Data supplied
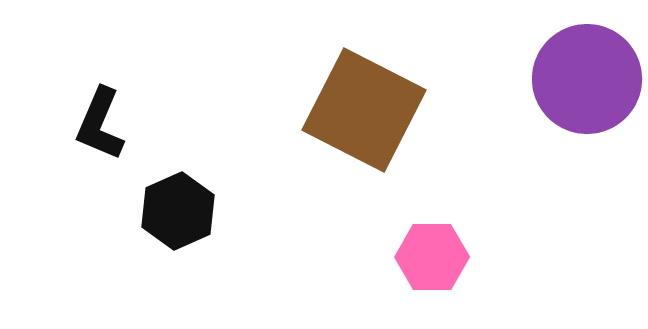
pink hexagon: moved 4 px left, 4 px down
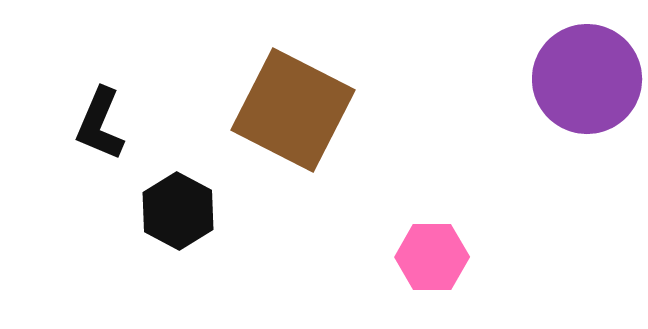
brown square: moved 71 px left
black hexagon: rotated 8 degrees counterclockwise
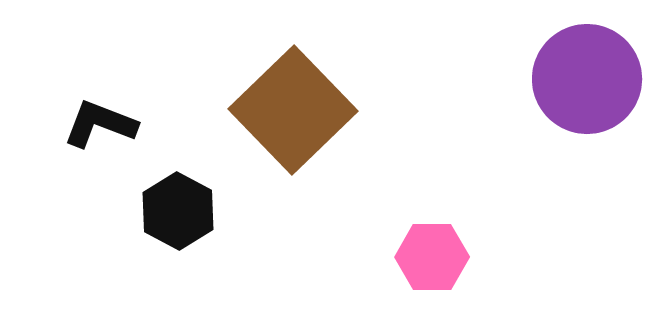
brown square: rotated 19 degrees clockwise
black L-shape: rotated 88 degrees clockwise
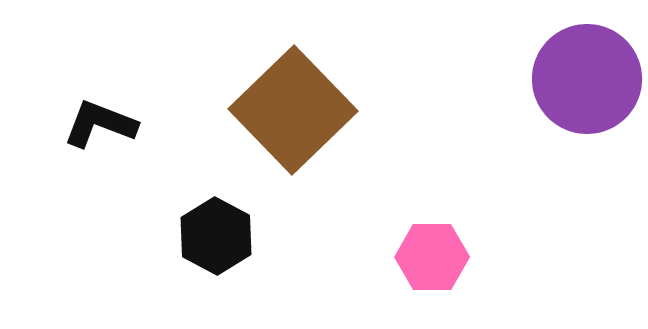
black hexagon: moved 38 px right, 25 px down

--

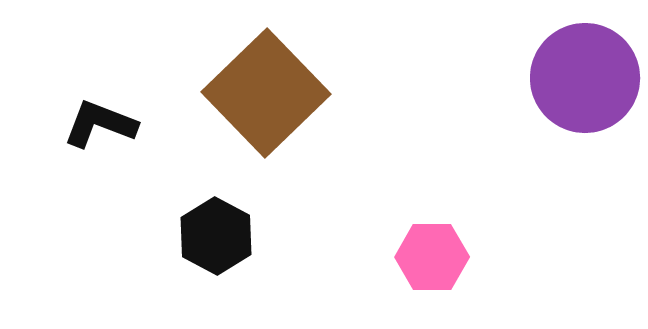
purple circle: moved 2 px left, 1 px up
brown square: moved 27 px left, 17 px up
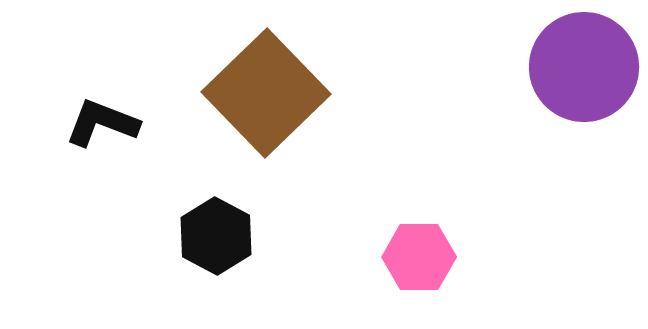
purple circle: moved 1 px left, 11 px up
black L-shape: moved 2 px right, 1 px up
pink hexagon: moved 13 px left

--

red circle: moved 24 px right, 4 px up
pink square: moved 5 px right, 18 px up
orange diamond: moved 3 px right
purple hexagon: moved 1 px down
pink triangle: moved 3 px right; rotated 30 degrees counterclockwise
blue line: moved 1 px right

Work to do
From the items above, copy word for word the stretch from the line containing "brown square: rotated 19 degrees clockwise" through the line containing "black L-shape: rotated 88 degrees clockwise", including both.

Right answer
brown square: rotated 19 degrees clockwise
black L-shape: rotated 88 degrees clockwise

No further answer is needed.